### [REQUIREMENT]
Swap "tile" for "image" in the part that opens with the line containing "sub-30 m fragments." and closes with the line containing "road 2 (residential): [(0,398),(183,511)]", leaving everything else unchanged. Output only those lines.

### [DATA SHOWN]
%%

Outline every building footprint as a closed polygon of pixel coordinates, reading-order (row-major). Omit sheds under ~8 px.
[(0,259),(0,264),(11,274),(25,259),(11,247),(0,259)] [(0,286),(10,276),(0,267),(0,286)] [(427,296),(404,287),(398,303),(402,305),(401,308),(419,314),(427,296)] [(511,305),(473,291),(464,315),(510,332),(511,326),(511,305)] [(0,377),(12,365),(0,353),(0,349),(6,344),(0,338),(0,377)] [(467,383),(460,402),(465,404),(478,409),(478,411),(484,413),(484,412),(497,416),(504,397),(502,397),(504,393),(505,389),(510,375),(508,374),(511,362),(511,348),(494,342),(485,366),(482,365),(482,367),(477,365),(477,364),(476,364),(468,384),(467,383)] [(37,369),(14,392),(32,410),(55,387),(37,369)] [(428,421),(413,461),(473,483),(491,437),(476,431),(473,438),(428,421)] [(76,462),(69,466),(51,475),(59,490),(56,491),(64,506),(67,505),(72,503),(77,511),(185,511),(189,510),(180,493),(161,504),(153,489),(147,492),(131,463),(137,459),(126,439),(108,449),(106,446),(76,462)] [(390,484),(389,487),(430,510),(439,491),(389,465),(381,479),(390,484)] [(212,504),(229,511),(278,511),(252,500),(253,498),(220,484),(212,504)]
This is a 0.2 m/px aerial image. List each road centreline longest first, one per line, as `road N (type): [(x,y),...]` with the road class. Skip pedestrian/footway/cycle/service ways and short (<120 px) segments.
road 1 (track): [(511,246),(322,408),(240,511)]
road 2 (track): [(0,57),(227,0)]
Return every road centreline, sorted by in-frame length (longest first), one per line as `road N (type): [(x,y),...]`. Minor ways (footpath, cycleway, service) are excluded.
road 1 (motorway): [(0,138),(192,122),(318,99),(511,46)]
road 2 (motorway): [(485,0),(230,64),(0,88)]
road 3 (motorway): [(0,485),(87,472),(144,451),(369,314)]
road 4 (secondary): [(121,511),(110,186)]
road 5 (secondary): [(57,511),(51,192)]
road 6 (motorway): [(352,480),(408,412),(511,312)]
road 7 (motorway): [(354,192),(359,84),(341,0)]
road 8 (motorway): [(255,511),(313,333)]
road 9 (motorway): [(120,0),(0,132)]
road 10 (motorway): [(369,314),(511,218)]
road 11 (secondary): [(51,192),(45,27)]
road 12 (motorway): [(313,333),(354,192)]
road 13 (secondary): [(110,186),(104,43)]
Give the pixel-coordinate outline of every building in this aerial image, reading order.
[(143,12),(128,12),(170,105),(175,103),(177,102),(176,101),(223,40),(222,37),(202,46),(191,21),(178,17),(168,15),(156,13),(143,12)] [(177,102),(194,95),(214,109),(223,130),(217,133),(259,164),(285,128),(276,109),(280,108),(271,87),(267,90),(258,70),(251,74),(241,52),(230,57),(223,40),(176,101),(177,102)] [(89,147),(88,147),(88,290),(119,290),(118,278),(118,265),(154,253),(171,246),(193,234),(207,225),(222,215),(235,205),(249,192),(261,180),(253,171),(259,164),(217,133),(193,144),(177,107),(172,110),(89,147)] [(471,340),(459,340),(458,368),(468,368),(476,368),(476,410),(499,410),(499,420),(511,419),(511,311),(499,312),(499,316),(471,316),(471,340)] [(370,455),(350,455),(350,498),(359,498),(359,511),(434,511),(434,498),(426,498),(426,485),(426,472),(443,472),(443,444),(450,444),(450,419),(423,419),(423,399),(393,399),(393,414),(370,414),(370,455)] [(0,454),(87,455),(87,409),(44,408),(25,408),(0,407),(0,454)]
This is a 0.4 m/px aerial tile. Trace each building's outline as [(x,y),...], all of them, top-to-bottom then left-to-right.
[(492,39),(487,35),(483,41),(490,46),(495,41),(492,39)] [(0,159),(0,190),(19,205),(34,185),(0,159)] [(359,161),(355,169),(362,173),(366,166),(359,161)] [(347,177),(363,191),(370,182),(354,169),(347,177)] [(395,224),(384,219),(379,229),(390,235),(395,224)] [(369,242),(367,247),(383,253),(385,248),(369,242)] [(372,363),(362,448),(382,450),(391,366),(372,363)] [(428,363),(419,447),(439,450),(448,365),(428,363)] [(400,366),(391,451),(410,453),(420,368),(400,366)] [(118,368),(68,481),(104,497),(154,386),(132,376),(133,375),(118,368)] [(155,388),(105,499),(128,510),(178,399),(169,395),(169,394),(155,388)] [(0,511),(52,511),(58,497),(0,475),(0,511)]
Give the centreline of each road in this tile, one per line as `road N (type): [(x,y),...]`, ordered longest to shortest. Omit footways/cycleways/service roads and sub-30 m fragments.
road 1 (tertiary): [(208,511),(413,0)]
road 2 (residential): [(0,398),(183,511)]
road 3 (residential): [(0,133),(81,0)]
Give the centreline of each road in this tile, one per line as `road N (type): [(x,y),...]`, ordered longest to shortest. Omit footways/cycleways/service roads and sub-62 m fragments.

%%

### [FULL OUTPUT]
Give the centreline of each road in this image, one per line as `road N (type): [(x,y),...]`, ordered longest to shortest. Omit footways/cycleways/service roads and sub-30 m fragments.
road 1 (tertiary): [(208,511),(413,0)]
road 2 (residential): [(0,398),(183,511)]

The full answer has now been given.